- **TASK DESCRIPTION**
The answer must consist solely of the lines from the opening line of the entries through the line with "C3: 33nF (0V, SIG1) -> 33nF (0V, SIG18)", transcribed exactly and without any pictures.

[EXTRACTED MATERIAL Boundary: Start]

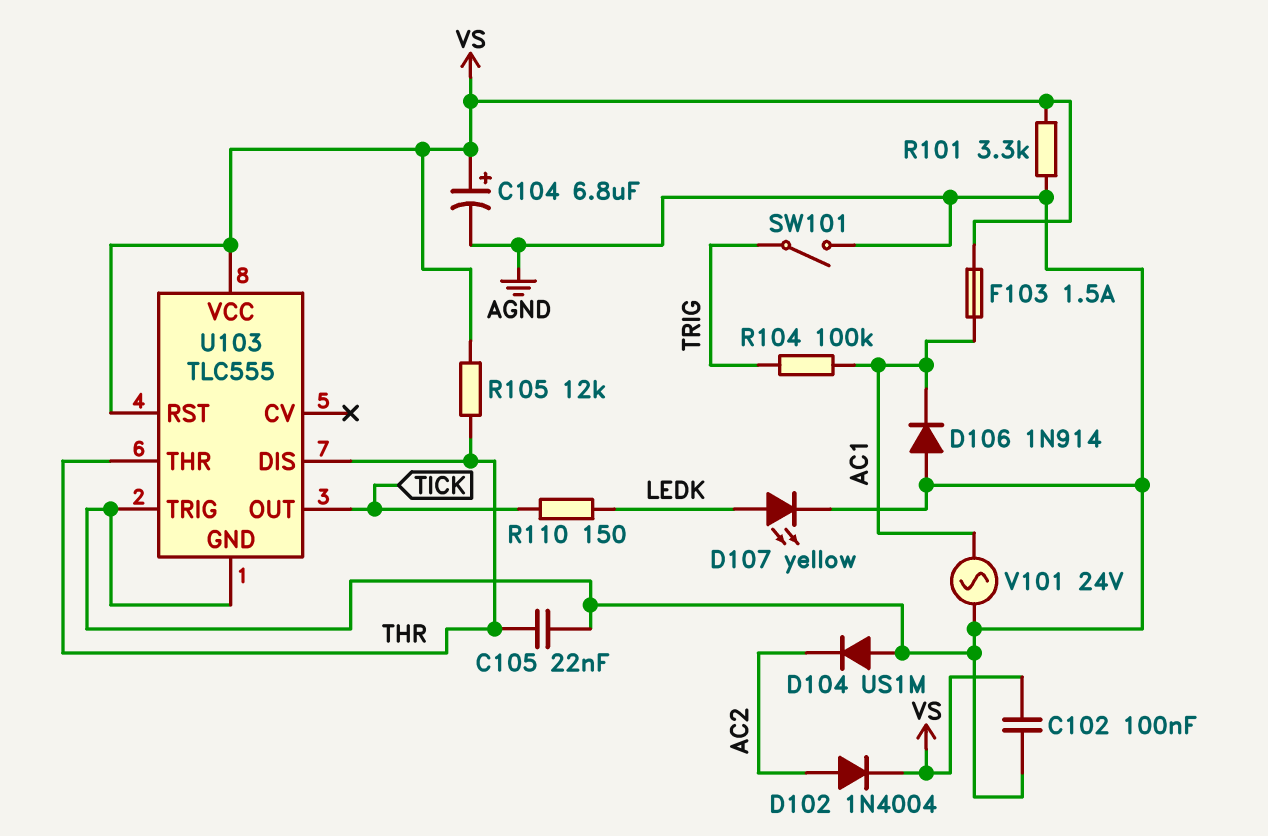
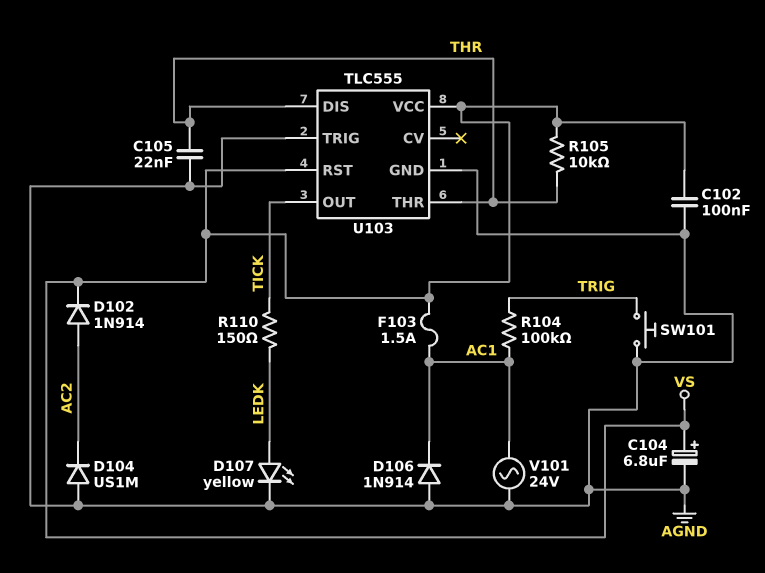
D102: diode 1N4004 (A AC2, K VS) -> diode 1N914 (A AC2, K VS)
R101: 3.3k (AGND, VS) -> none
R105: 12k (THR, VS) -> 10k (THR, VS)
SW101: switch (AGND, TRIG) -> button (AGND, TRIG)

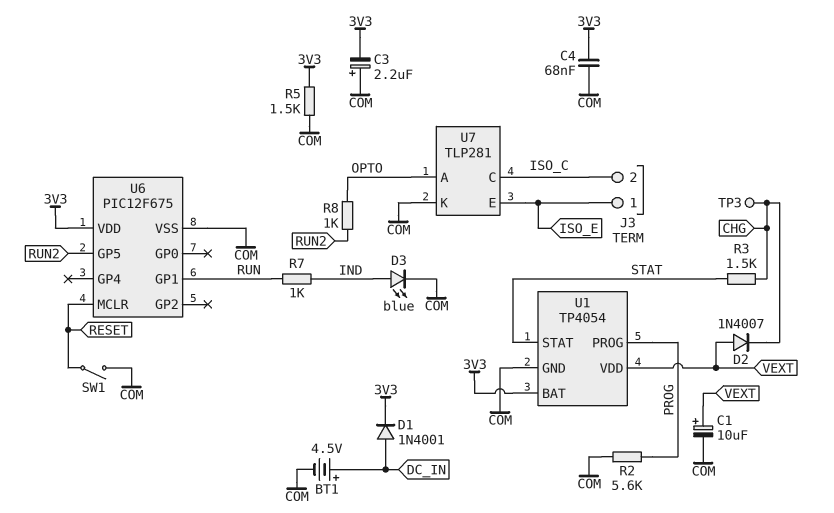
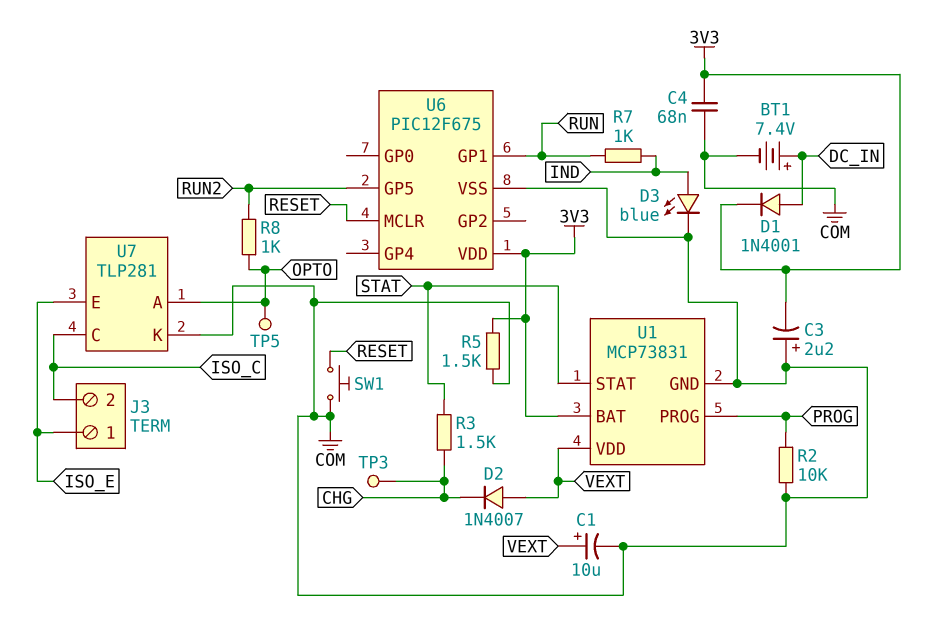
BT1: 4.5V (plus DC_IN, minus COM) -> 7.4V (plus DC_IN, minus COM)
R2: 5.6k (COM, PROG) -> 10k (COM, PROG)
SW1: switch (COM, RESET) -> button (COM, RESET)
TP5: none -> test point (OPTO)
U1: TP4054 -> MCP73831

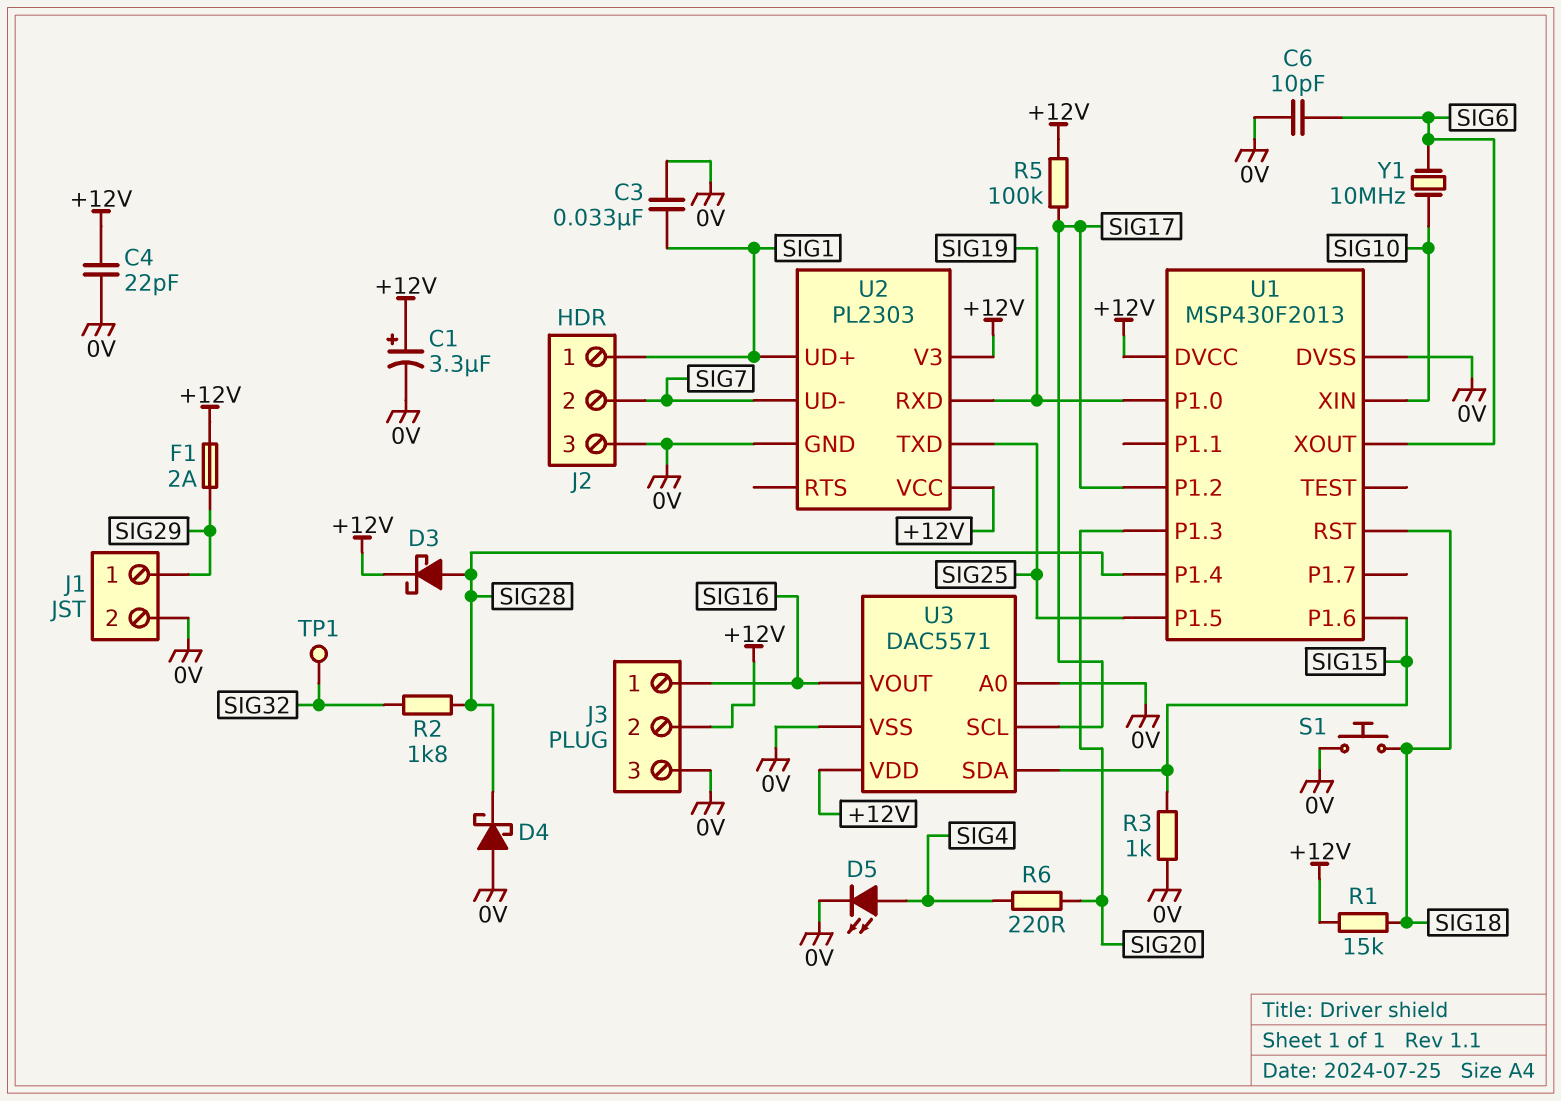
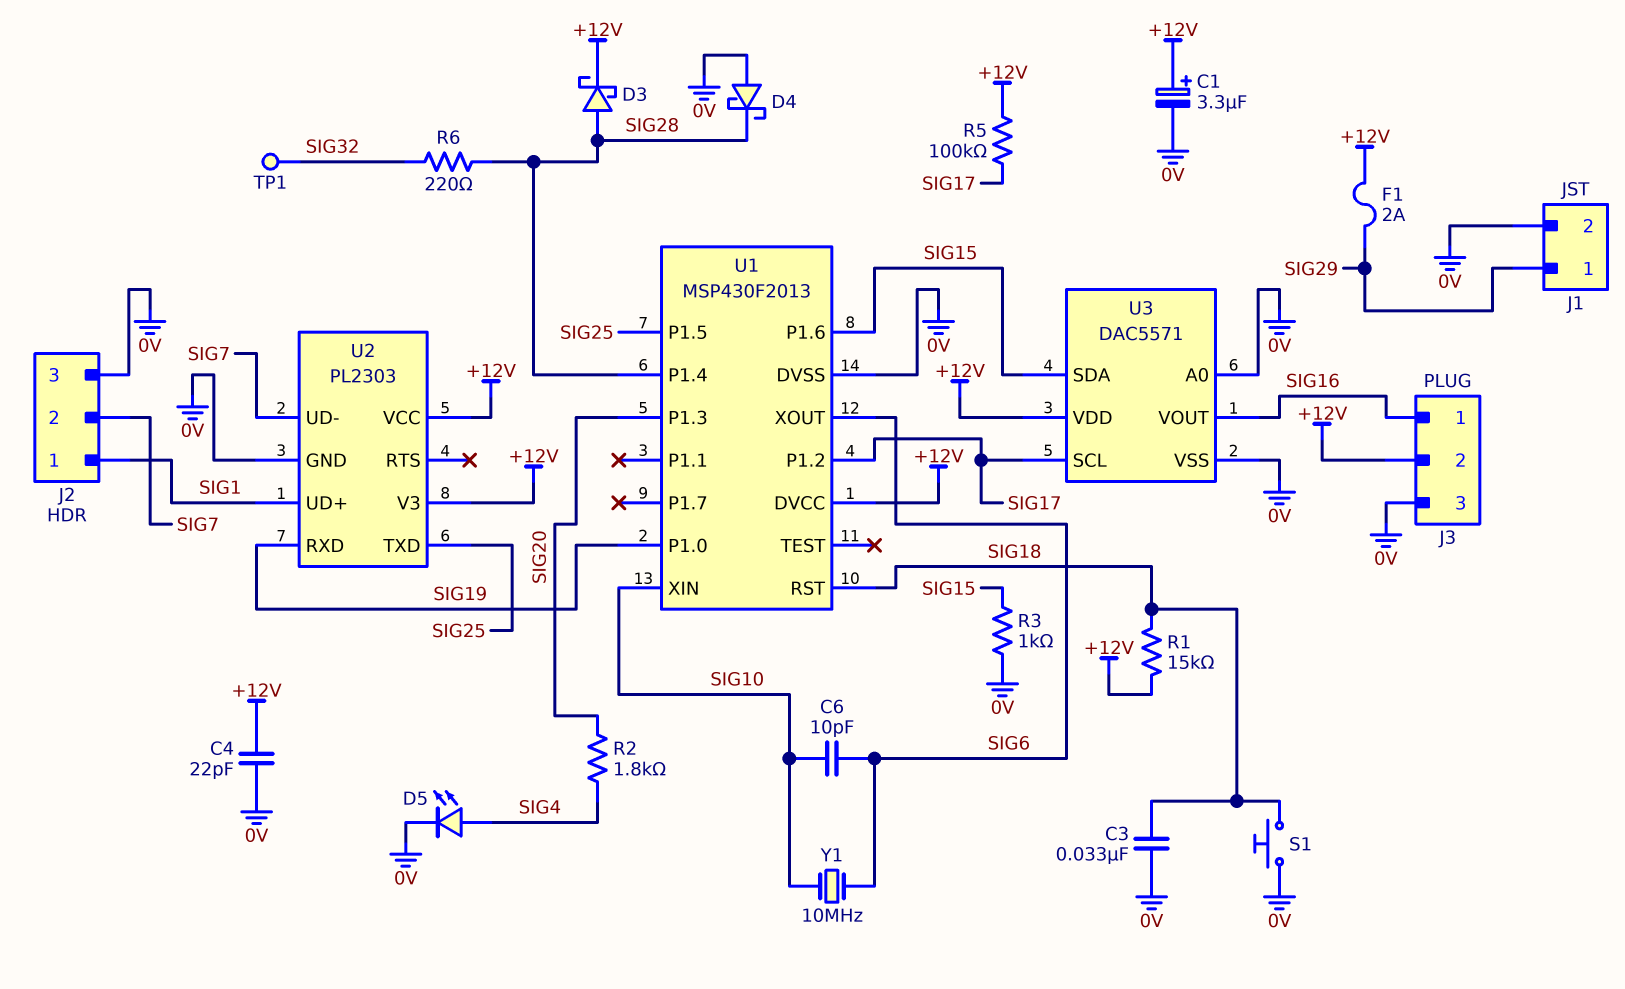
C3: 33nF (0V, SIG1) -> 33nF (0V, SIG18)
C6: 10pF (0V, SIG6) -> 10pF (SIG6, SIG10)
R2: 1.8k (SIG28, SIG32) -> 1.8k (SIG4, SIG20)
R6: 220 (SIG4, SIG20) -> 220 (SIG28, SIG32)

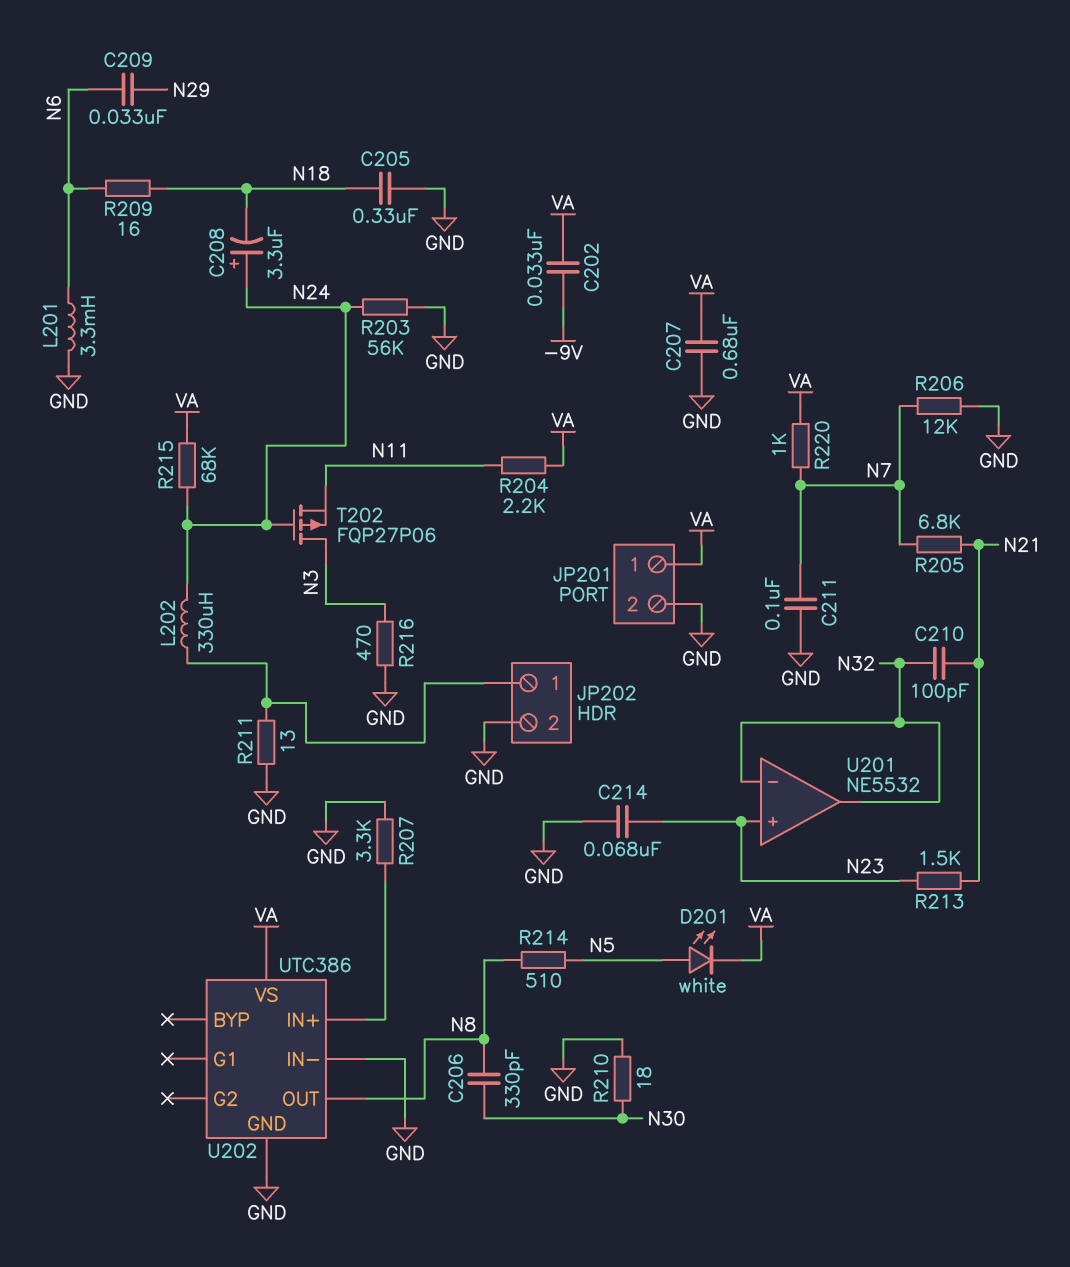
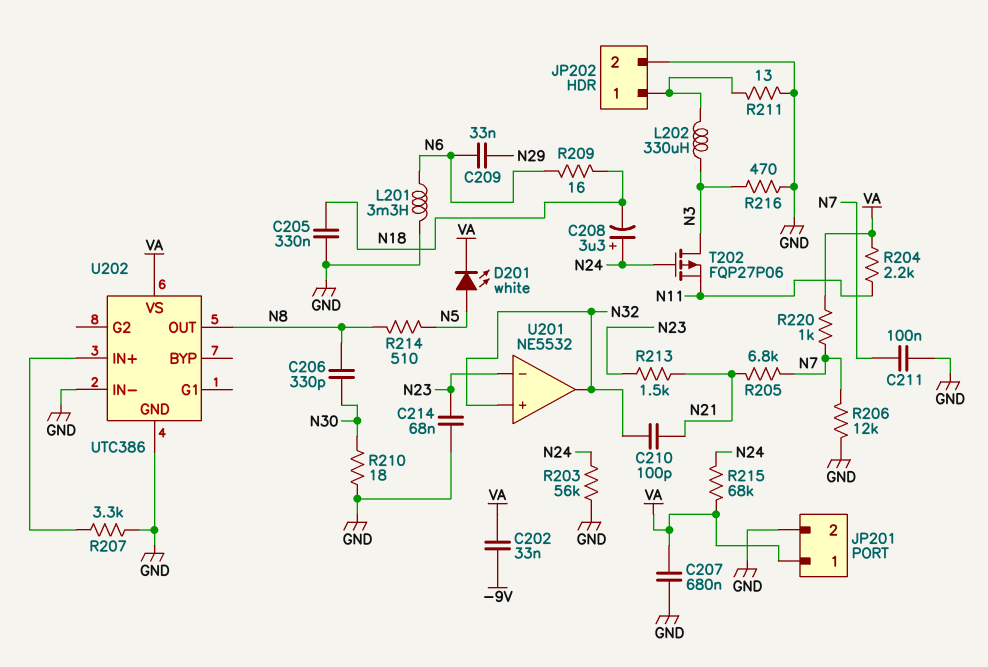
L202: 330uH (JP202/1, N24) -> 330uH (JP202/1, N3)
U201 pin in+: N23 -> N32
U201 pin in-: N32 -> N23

[EXTRACTED MATERIAL Boundary: End]

- **OUTPUT BELOW**
D102: diode 1N4004 (A AC2, K VS) -> diode 1N914 (A AC2, K VS)
R101: 3.3k (AGND, VS) -> none
R105: 12k (THR, VS) -> 10k (THR, VS)
SW101: switch (AGND, TRIG) -> button (AGND, TRIG)

BT1: 4.5V (plus DC_IN, minus COM) -> 7.4V (plus DC_IN, minus COM)
R2: 5.6k (COM, PROG) -> 10k (COM, PROG)
SW1: switch (COM, RESET) -> button (COM, RESET)
TP5: none -> test point (OPTO)
U1: TP4054 -> MCP73831

C3: 33nF (0V, SIG1) -> 33nF (0V, SIG18)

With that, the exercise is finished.